TO DO —
Please output the line containing "The fork (grey)" and all lines that follow it in the data below, exactly, with no pictures.
*** SOURCE INFORMATION ***
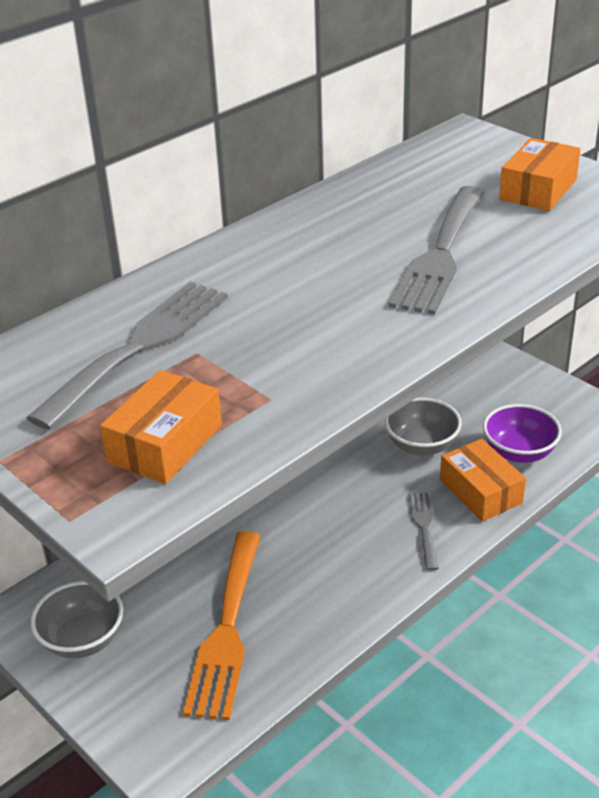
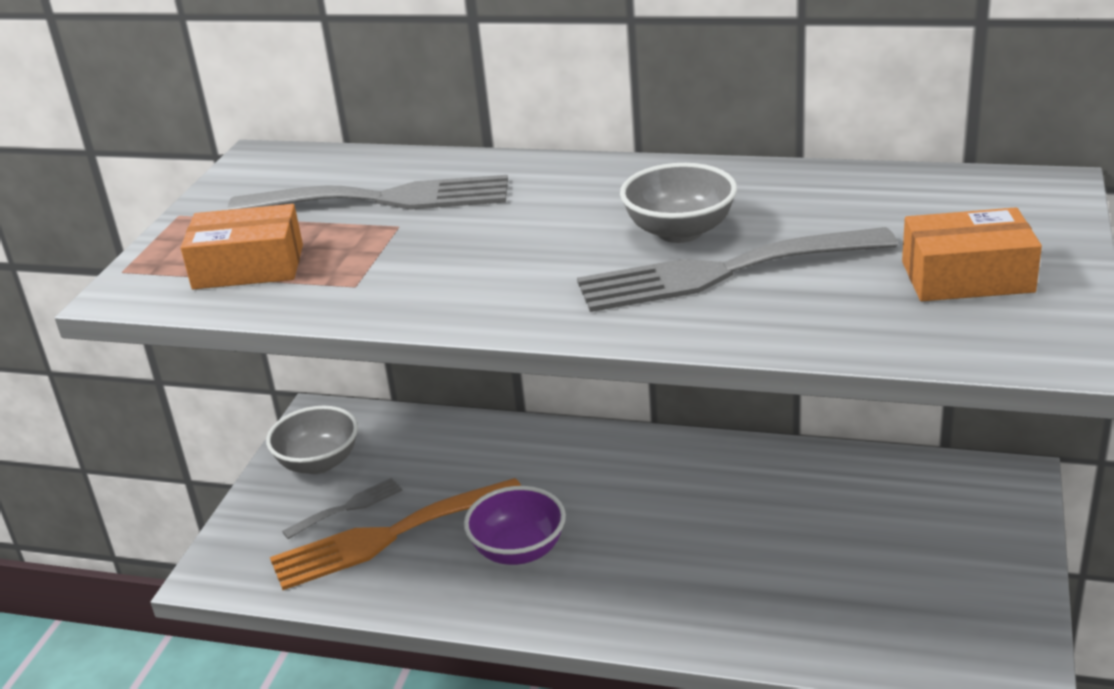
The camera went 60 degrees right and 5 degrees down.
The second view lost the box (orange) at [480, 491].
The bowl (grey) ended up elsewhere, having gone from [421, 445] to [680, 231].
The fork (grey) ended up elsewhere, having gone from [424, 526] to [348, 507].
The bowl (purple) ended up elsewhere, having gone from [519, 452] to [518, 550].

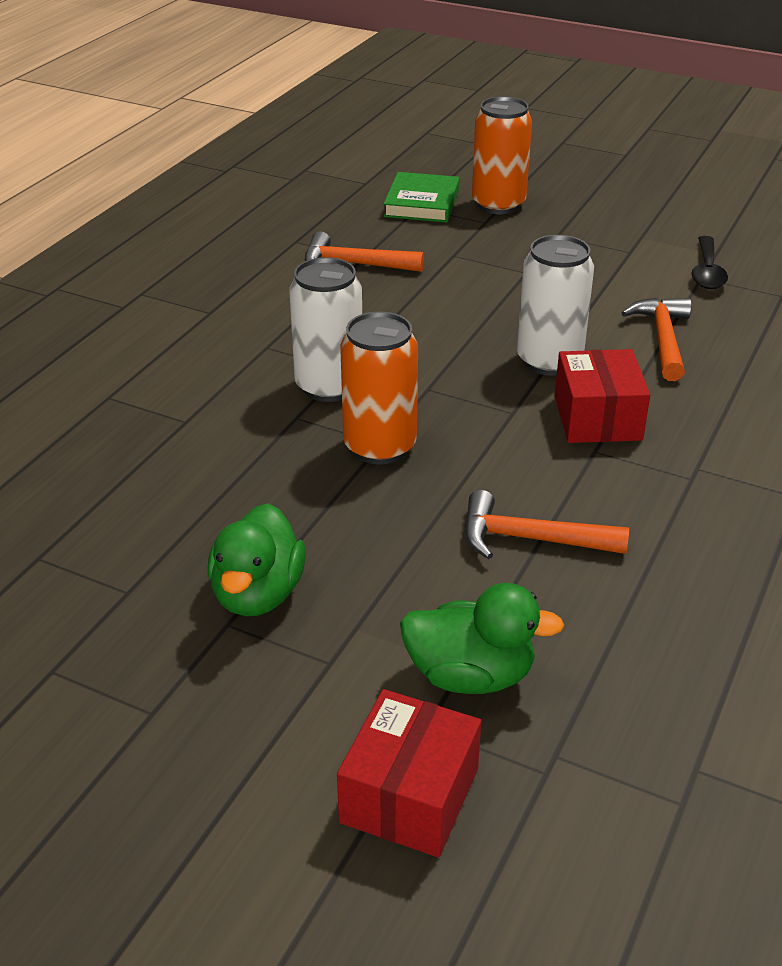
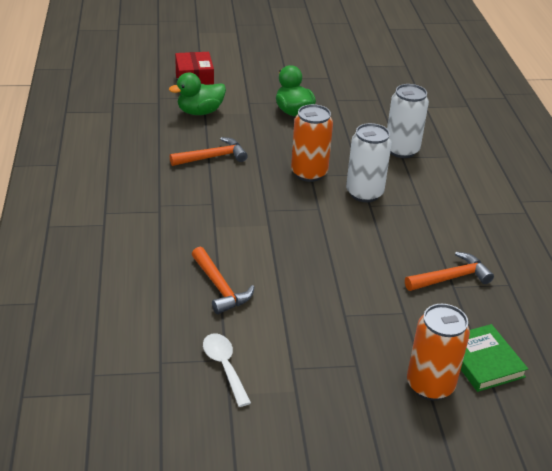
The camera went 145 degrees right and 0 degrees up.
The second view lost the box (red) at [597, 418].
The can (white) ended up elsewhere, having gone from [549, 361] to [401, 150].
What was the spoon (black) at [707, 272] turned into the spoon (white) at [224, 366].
*** End of SOURCE INFORMATION ***
RESULT OF THIS EXERCISE —
The fork (grey) ended up elsewhere, having gone from [424, 526] to [348, 507].
The bowl (purple) ended up elsewhere, having gone from [519, 452] to [518, 550].

The camera went 145 degrees right and 0 degrees up.
The second view lost the box (red) at [597, 418].
The can (white) ended up elsewhere, having gone from [549, 361] to [401, 150].
What was the spoon (black) at [707, 272] turned into the spoon (white) at [224, 366].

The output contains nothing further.